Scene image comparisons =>
—————
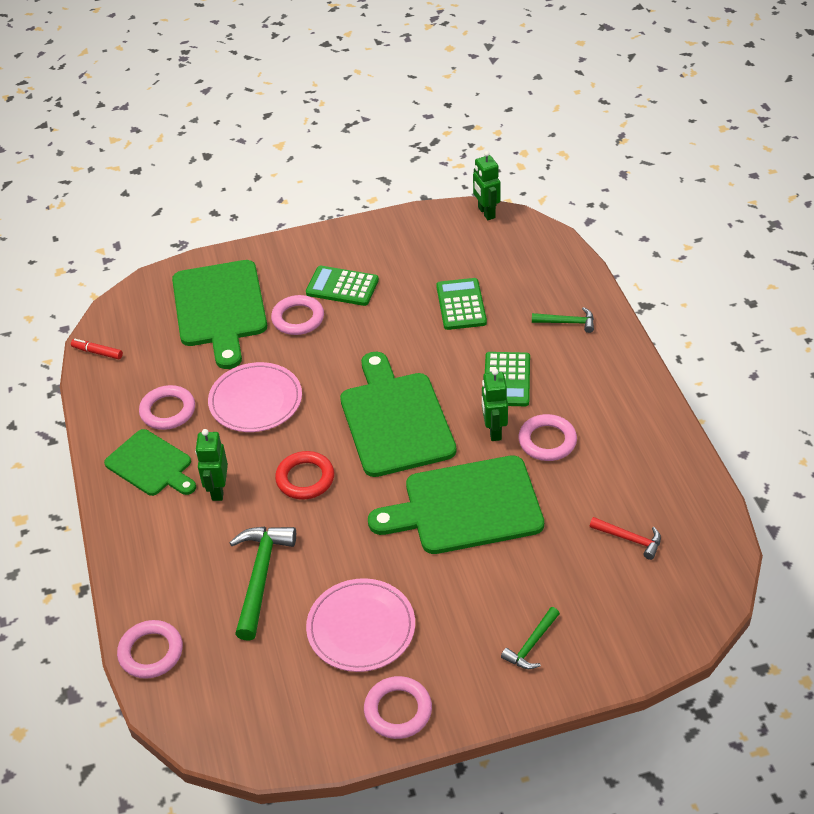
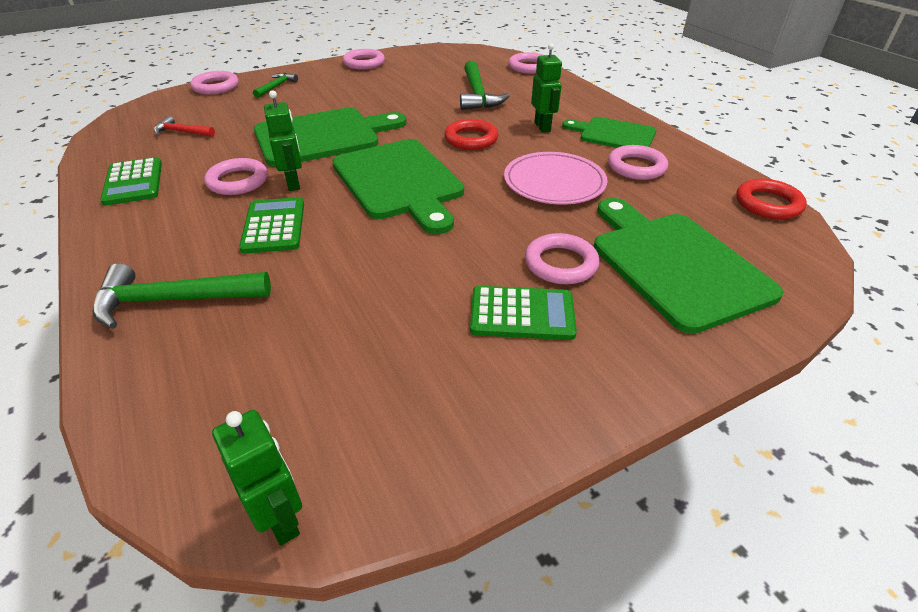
camera: 165 degrees right, 5 degrees down
red marker [71,339,123,360] -> red ring [736,179,807,219]
pink plate [306,578,415,672] -> none
green calculator [436,278,487,330] -> green calculator moved to [100,157,162,206]
green hammer [532,307,594,333] -> green hammer [93,263,271,329], size x1.79
none -> pink ring [190,71,239,94]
—————
Retype exactly, please, each line from the line that contains "red marker [71,339,123,360]" through the last line of the entries above, with nothing added.

Task result =>
red marker [71,339,123,360] -> red ring [736,179,807,219]
pink plate [306,578,415,672] -> none
green calculator [436,278,487,330] -> green calculator moved to [100,157,162,206]
green hammer [532,307,594,333] -> green hammer [93,263,271,329], size x1.79
none -> pink ring [190,71,239,94]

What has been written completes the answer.